_Records contained in a dataset:_
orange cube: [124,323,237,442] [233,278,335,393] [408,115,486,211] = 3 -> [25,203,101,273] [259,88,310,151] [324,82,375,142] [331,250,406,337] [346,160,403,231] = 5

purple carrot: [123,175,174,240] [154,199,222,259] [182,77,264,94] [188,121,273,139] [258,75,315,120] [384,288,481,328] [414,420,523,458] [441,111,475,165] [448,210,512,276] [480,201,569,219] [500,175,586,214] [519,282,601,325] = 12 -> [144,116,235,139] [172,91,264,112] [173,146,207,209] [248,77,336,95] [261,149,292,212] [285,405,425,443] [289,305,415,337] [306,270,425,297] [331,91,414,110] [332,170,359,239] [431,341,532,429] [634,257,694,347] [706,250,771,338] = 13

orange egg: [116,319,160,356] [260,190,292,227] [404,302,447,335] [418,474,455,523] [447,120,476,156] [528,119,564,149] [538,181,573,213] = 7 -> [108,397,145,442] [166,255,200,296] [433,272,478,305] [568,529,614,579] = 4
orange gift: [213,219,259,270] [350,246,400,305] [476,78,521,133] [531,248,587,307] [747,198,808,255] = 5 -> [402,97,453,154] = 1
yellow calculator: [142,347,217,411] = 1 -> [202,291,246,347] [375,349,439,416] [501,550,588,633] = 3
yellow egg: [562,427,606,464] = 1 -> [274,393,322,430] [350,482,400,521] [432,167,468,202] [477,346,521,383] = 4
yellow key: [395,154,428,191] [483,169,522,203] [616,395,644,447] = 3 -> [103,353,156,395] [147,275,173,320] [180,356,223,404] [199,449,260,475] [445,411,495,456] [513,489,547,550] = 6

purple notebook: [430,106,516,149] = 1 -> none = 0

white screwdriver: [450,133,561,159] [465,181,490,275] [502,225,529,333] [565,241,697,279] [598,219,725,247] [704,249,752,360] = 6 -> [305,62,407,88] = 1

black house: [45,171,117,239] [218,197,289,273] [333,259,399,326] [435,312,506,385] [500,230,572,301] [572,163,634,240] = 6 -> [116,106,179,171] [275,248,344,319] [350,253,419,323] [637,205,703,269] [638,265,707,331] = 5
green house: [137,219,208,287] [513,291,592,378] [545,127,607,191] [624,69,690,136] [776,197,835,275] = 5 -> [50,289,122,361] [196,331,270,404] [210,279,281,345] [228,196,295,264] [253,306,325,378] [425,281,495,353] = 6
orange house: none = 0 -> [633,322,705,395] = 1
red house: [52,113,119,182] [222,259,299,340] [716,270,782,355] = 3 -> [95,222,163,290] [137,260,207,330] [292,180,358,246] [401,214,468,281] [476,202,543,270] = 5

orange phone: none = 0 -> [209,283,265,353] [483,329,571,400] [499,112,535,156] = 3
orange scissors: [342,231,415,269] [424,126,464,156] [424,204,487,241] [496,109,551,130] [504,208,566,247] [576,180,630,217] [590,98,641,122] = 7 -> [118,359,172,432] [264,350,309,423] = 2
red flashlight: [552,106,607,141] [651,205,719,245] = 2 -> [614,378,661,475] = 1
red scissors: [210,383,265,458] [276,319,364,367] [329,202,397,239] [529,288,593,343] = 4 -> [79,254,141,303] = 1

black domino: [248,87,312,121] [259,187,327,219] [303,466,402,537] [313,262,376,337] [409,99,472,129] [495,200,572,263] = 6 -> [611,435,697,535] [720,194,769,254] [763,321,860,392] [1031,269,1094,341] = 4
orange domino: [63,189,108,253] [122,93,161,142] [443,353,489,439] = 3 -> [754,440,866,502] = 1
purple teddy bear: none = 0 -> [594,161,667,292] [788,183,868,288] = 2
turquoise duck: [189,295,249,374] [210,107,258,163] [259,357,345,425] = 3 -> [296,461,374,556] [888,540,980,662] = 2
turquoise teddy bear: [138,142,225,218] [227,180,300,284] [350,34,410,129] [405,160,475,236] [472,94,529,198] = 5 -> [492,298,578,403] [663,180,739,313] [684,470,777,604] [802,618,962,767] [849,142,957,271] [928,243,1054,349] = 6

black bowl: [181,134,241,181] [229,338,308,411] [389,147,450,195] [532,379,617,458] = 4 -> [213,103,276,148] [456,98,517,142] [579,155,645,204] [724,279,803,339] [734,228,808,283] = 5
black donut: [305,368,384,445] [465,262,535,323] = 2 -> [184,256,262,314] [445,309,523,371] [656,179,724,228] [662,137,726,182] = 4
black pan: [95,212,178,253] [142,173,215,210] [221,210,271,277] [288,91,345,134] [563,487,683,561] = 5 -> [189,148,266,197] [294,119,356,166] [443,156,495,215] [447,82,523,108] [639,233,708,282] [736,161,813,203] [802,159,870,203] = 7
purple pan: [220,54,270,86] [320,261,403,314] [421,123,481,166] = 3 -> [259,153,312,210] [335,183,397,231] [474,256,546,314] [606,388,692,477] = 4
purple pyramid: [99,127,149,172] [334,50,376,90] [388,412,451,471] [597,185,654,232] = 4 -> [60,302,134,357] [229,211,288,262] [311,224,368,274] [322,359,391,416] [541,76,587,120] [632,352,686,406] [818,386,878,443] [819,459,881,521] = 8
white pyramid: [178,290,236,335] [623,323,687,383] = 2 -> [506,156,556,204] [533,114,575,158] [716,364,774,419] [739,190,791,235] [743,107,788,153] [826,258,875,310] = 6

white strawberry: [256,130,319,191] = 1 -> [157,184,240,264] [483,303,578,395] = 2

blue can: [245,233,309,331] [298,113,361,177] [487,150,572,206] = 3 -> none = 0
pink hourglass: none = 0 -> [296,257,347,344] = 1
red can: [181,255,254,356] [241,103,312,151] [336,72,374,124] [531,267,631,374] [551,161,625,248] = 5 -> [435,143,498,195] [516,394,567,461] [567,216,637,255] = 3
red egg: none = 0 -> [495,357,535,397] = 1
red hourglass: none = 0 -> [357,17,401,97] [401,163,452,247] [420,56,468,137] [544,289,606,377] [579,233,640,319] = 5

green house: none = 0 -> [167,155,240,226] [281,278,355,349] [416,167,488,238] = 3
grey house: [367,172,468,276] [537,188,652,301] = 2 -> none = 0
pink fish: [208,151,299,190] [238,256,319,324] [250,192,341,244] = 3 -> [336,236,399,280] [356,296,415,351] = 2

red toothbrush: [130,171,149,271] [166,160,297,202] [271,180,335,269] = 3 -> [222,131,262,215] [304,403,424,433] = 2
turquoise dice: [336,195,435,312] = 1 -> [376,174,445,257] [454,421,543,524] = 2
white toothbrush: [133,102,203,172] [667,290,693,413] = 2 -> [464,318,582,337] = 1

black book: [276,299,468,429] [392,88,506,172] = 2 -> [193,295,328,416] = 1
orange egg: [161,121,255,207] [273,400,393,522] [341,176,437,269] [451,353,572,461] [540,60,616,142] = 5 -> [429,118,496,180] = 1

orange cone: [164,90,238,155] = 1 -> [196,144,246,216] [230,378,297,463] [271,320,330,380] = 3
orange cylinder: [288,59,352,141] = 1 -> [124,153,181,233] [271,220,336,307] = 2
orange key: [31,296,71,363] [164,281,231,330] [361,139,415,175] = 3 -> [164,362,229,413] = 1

_Description of the task:_
Your task is to retype the entries verbatim, starting with the line that holds "green house: none" and stopping after the line that holds "red toothbrush: [130,171,149,271]".

_Output:_
green house: none = 0 -> [167,155,240,226] [281,278,355,349] [416,167,488,238] = 3
grey house: [367,172,468,276] [537,188,652,301] = 2 -> none = 0
pink fish: [208,151,299,190] [238,256,319,324] [250,192,341,244] = 3 -> [336,236,399,280] [356,296,415,351] = 2

red toothbrush: [130,171,149,271] [166,160,297,202] [271,180,335,269] = 3 -> [222,131,262,215] [304,403,424,433] = 2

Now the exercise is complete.